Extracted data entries
--------------------------------------------------

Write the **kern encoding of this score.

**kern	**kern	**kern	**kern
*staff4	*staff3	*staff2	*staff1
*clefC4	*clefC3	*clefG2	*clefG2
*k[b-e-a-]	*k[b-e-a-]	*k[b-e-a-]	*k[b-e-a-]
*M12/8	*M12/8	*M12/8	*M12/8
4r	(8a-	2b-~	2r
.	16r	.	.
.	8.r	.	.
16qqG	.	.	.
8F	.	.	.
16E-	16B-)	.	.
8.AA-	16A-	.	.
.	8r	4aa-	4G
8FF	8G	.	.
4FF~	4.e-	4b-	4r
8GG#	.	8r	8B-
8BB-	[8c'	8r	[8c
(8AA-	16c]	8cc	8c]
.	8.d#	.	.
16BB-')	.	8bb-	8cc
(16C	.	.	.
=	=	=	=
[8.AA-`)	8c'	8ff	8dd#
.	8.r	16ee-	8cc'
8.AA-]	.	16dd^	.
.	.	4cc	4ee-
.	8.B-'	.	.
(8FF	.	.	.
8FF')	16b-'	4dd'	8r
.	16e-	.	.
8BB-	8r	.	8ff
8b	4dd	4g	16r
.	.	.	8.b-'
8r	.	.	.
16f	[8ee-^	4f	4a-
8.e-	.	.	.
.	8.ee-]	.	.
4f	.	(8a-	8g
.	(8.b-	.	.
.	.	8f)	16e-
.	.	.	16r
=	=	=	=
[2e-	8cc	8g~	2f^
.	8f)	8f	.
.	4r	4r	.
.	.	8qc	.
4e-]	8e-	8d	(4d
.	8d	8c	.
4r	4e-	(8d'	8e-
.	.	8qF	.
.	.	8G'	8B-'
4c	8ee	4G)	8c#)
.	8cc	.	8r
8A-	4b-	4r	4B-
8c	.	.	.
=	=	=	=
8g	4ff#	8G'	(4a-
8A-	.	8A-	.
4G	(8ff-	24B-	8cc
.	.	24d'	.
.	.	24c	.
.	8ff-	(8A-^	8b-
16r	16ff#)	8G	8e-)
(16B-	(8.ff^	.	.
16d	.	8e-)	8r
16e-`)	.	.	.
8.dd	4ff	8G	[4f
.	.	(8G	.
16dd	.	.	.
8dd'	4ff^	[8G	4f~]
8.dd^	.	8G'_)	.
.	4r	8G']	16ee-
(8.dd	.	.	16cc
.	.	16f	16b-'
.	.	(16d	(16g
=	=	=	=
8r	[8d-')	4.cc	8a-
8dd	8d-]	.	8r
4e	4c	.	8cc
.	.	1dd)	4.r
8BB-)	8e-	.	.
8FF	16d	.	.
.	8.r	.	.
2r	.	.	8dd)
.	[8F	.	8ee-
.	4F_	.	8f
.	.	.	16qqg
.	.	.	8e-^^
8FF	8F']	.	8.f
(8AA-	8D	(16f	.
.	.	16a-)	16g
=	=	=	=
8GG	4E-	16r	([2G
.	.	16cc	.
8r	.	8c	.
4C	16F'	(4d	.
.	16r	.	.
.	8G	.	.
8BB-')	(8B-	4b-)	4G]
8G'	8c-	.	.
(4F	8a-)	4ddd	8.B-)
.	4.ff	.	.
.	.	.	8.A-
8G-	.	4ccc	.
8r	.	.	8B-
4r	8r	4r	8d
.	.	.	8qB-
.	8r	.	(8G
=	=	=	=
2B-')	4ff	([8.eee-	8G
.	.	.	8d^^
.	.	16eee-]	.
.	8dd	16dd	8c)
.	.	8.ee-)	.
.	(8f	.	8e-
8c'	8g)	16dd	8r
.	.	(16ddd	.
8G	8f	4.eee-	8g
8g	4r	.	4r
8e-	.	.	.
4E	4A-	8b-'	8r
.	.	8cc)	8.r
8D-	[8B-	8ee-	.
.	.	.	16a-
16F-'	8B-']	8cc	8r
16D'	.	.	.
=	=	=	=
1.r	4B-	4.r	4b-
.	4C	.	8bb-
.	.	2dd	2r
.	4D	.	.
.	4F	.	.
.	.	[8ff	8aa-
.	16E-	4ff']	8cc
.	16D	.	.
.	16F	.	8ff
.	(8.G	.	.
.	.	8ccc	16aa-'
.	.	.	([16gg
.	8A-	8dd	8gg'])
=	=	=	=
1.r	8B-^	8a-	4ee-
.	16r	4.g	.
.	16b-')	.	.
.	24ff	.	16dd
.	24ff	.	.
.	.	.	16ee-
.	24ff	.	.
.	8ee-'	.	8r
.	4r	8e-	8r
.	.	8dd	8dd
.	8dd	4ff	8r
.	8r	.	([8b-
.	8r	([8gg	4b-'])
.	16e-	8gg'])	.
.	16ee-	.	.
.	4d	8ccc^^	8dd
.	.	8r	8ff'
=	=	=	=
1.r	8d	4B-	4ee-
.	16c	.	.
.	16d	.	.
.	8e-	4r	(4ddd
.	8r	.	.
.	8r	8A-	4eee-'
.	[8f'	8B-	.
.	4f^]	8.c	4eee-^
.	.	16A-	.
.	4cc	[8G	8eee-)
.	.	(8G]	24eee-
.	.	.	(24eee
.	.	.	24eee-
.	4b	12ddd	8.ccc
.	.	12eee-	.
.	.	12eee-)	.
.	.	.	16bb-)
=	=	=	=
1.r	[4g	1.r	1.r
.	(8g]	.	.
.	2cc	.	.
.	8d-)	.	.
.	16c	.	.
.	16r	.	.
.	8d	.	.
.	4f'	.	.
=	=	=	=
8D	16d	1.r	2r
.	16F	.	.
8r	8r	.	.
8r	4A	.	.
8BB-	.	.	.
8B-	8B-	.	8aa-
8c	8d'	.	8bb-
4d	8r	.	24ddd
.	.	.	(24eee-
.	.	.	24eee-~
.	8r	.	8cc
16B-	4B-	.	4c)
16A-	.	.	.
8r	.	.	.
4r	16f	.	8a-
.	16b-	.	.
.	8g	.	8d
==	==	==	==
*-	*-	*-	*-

--------------------------------------------------

• [Exercise aim]: Determine how many lines of the listing above contain the string "kern". Give only the number.

• [Response to this exercise]: 2